* [INSTRUCTIONS FOR THE TASK] In duplicating the lines below, keep every word unchanged and drop the pictures.

= = =

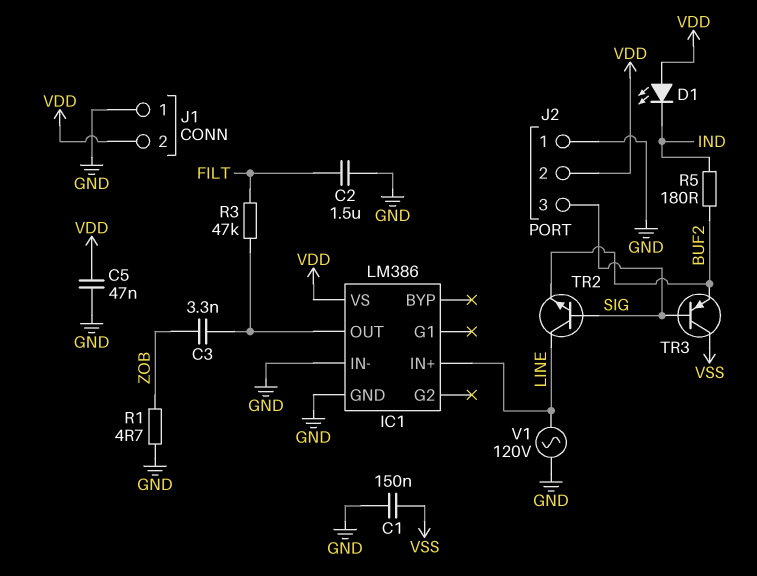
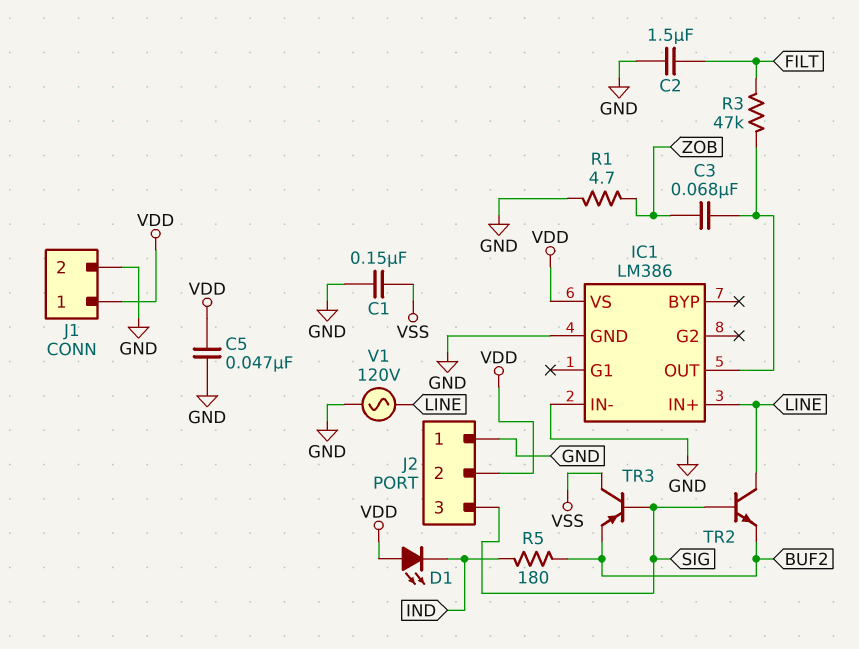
C3: 3.3nF (IC1/OUT, ZOB) -> 68nF (IC1/OUT, ZOB)
J1 pin 1: GND -> VDD
J1 pin 2: VDD -> GND

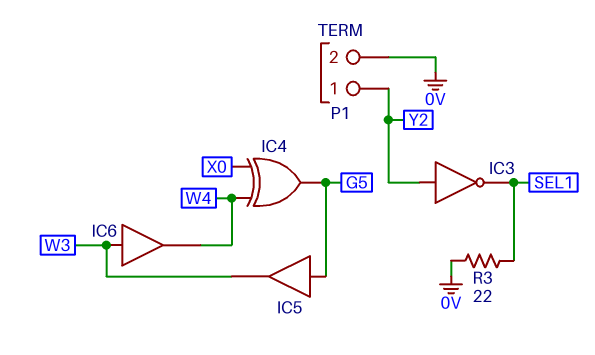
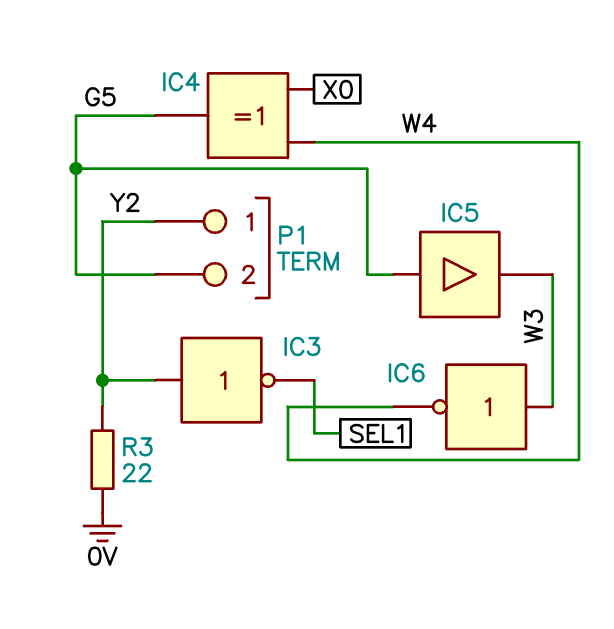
IC6: buffer (in W3, out W4) -> NOT (in W3, out W4)
P1 pin 2: 0V -> G5
R3: 22 (0V, SEL1) -> 22 (0V, Y2)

= = =

* [TASK RESULT]
C3: 3.3nF (IC1/OUT, ZOB) -> 68nF (IC1/OUT, ZOB)
J1 pin 1: GND -> VDD
J1 pin 2: VDD -> GND

IC6: buffer (in W3, out W4) -> NOT (in W3, out W4)
P1 pin 2: 0V -> G5
R3: 22 (0V, SEL1) -> 22 (0V, Y2)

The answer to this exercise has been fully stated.